- WORK TO DO -
Rewrite the part of the records that opens with the line containing "loamy [639, 63]" and closes with the line containing "struggled [287, 242]", replacing "specified word" with "named word" and leaving everything else unchanged.

- MATERIAL SUPPLIED -
• • • • • • •

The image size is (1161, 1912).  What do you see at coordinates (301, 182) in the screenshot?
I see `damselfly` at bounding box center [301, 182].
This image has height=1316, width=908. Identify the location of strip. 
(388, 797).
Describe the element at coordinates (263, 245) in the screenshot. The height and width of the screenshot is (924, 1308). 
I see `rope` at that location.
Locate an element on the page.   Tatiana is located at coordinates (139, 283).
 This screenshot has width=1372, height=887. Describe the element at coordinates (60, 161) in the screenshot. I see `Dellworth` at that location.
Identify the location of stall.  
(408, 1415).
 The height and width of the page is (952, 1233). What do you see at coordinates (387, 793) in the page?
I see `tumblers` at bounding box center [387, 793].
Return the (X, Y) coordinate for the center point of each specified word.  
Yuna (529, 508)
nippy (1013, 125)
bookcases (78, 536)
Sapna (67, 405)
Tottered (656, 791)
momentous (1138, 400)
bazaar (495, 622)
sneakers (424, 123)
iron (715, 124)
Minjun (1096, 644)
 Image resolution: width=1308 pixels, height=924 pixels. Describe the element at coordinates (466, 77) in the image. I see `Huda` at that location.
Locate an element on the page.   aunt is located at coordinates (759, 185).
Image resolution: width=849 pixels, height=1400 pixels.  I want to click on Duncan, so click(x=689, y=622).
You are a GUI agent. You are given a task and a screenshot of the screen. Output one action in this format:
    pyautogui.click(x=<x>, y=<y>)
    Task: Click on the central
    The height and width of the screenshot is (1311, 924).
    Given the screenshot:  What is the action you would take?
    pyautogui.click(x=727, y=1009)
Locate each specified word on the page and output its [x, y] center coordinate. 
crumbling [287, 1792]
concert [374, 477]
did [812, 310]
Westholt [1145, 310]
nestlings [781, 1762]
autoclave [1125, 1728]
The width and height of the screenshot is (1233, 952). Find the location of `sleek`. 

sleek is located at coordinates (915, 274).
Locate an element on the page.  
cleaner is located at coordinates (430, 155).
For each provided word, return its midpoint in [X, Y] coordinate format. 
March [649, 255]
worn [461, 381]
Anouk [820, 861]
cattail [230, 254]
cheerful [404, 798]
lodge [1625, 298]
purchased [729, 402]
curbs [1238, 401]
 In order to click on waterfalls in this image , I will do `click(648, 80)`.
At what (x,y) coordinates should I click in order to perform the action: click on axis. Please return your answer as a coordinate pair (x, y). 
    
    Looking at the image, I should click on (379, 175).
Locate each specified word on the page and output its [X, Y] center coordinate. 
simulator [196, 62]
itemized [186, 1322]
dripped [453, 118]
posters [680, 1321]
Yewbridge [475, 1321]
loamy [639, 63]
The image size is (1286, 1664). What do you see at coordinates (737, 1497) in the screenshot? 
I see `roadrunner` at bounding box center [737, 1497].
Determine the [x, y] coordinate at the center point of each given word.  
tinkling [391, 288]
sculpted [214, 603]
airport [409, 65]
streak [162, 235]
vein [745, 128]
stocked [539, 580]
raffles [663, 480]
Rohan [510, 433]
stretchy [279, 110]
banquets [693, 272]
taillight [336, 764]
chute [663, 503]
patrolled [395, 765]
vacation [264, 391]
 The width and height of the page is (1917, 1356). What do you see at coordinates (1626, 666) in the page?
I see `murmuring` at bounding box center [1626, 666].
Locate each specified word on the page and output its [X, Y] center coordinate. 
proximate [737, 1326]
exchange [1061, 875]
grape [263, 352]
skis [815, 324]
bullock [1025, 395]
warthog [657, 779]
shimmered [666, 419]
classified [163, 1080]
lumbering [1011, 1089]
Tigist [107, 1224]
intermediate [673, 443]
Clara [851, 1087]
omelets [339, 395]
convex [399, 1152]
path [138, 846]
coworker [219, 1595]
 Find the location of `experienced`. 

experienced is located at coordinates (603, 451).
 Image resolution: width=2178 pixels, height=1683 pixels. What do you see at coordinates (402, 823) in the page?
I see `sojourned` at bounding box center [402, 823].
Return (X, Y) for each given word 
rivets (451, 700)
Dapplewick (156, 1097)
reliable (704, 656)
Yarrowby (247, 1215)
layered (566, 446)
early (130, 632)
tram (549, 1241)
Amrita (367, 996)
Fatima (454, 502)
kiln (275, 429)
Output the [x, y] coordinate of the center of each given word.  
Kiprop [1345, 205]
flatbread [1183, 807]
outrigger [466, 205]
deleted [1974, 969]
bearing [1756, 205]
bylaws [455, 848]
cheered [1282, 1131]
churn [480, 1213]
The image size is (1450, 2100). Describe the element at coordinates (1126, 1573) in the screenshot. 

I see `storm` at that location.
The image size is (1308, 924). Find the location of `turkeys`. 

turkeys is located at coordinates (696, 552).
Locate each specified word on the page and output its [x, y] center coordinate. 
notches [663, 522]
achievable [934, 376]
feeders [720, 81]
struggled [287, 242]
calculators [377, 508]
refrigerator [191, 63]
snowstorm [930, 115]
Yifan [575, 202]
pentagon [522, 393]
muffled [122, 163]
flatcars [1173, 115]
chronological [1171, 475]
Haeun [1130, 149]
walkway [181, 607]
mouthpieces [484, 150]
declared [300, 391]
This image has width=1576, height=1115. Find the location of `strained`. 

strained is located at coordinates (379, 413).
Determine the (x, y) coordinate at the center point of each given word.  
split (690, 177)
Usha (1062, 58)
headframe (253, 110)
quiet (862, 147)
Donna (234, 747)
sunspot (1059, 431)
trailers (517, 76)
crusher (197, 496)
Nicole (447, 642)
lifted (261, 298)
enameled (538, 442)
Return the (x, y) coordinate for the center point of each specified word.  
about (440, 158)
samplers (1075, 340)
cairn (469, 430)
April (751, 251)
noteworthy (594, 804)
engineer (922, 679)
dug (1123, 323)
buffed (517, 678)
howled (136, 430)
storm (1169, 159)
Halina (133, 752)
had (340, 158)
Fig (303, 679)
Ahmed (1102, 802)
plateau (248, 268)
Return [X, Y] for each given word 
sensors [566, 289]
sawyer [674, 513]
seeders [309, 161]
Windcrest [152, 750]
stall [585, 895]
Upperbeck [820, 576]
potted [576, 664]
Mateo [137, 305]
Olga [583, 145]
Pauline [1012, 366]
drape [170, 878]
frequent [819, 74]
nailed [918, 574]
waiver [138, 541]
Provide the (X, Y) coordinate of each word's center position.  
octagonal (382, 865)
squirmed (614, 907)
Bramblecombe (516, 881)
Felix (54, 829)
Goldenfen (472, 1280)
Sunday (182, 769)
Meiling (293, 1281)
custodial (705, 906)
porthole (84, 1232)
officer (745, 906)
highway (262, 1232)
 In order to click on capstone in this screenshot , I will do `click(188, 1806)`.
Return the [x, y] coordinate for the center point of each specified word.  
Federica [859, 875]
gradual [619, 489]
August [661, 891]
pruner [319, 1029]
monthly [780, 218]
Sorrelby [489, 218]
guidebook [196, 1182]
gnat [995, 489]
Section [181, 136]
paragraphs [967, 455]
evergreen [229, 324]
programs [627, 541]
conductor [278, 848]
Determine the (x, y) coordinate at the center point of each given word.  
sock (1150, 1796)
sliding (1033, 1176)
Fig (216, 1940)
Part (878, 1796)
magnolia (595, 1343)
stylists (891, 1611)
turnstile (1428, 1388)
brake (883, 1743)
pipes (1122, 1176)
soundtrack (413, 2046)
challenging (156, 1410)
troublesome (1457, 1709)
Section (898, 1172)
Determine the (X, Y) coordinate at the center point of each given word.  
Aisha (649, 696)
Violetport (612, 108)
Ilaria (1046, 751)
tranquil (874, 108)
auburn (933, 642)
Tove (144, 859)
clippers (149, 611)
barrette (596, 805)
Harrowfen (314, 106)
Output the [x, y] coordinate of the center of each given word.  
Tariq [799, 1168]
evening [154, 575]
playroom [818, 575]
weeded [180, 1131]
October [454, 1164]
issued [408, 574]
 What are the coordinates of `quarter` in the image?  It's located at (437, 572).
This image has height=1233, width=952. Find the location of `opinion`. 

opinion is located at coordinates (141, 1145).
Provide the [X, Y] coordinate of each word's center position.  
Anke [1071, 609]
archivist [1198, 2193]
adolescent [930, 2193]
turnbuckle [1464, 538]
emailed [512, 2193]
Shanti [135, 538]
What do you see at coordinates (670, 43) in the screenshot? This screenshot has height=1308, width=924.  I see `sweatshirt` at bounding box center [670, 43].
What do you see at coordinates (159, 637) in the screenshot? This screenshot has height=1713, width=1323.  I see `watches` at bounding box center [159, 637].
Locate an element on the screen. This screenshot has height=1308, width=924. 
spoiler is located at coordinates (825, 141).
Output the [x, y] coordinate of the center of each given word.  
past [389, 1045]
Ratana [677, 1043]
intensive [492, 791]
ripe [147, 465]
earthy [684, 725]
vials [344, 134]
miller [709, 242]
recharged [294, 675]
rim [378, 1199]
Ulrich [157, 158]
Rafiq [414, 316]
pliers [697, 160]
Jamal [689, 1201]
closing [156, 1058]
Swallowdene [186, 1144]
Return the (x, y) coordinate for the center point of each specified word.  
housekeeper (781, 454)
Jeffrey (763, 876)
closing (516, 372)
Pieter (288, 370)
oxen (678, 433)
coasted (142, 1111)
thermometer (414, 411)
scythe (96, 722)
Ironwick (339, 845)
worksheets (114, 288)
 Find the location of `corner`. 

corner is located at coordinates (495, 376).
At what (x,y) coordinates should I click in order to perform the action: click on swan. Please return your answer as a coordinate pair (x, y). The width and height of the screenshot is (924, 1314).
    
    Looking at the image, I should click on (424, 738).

• • • • • • •

- RESULT -
loamy [639, 63]
The image size is (1286, 1664). What do you see at coordinates (737, 1497) in the screenshot? 
I see `roadrunner` at bounding box center [737, 1497].
Determine the [x, y] coordinate at the center point of each given word.  
tinkling [391, 288]
sculpted [214, 603]
airport [409, 65]
streak [162, 235]
vein [745, 128]
stocked [539, 580]
raffles [663, 480]
Rohan [510, 433]
stretchy [279, 110]
banquets [693, 272]
taillight [336, 764]
chute [663, 503]
patrolled [395, 765]
vacation [264, 391]
 The width and height of the page is (1917, 1356). What do you see at coordinates (1626, 666) in the page?
I see `murmuring` at bounding box center [1626, 666].
Locate each named word on the page and output its [X, Y] center coordinate. 
proximate [737, 1326]
exchange [1061, 875]
grape [263, 352]
skis [815, 324]
bullock [1025, 395]
warthog [657, 779]
shimmered [666, 419]
classified [163, 1080]
lumbering [1011, 1089]
Tigist [107, 1224]
intermediate [673, 443]
Clara [851, 1087]
omelets [339, 395]
convex [399, 1152]
path [138, 846]
coworker [219, 1595]
 Find the location of `experienced`. 

experienced is located at coordinates (603, 451).
 Image resolution: width=2178 pixels, height=1683 pixels. What do you see at coordinates (402, 823) in the page?
I see `sojourned` at bounding box center [402, 823].
Return (X, Y) for each given word 
rivets (451, 700)
Dapplewick (156, 1097)
reliable (704, 656)
Yarrowby (247, 1215)
layered (566, 446)
early (130, 632)
tram (549, 1241)
Amrita (367, 996)
Fatima (454, 502)
kiln (275, 429)
Output the [x, y] coordinate of the center of each given word.  
Kiprop [1345, 205]
flatbread [1183, 807]
outrigger [466, 205]
deleted [1974, 969]
bearing [1756, 205]
bylaws [455, 848]
cheered [1282, 1131]
churn [480, 1213]
The image size is (1450, 2100). Describe the element at coordinates (1126, 1573) in the screenshot. 

I see `storm` at that location.
The image size is (1308, 924). Find the location of `turkeys`. 

turkeys is located at coordinates (696, 552).
Locate each named word on the page and output its [x, y] center coordinate. 
notches [663, 522]
achievable [934, 376]
feeders [720, 81]
struggled [287, 242]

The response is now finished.